→ **REQUIRED WORK**
Repeat the lines below exactly as they appear, but leave out the images.
********
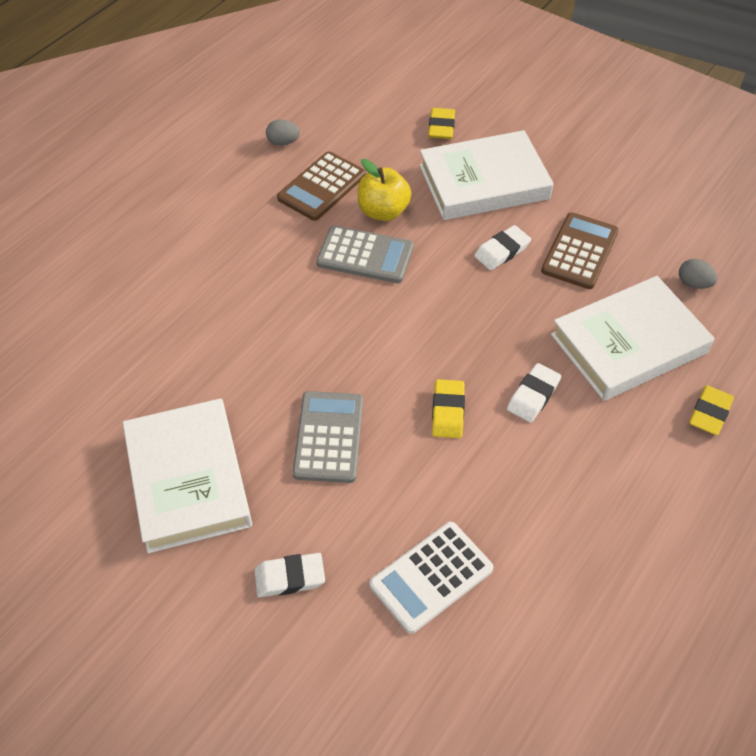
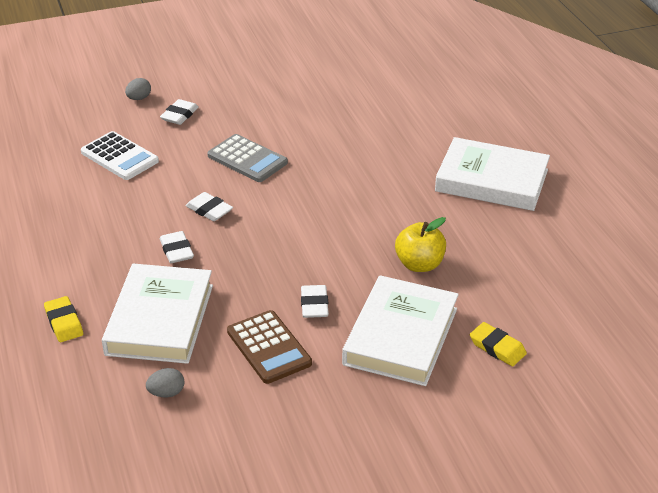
camera: 125 degrees right, 15 degrees down
(188, 479) = (278, 105): white book -> white book (492, 180)
(283, 142) = (553, 248): grey egg -> grey egg (139, 98)
(322, 187) = (478, 246): brown calculator -> none
(365, 255) = (381, 235): grey calculator -> none
(431, 577) = (119, 157): white calculator -> white calculator turned 135 degrees clockwise
(448, 412) = (209, 210): yellow eraser -> white eraser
********
→ **RESULT OF THIS TASK**
camera: 125 degrees right, 15 degrees down
(188, 479) = (278, 105): white book -> white book (492, 180)
(283, 142) = (553, 248): grey egg -> grey egg (139, 98)
(322, 187) = (478, 246): brown calculator -> none
(365, 255) = (381, 235): grey calculator -> none
(431, 577) = (119, 157): white calculator -> white calculator turned 135 degrees clockwise
(448, 412) = (209, 210): yellow eraser -> white eraser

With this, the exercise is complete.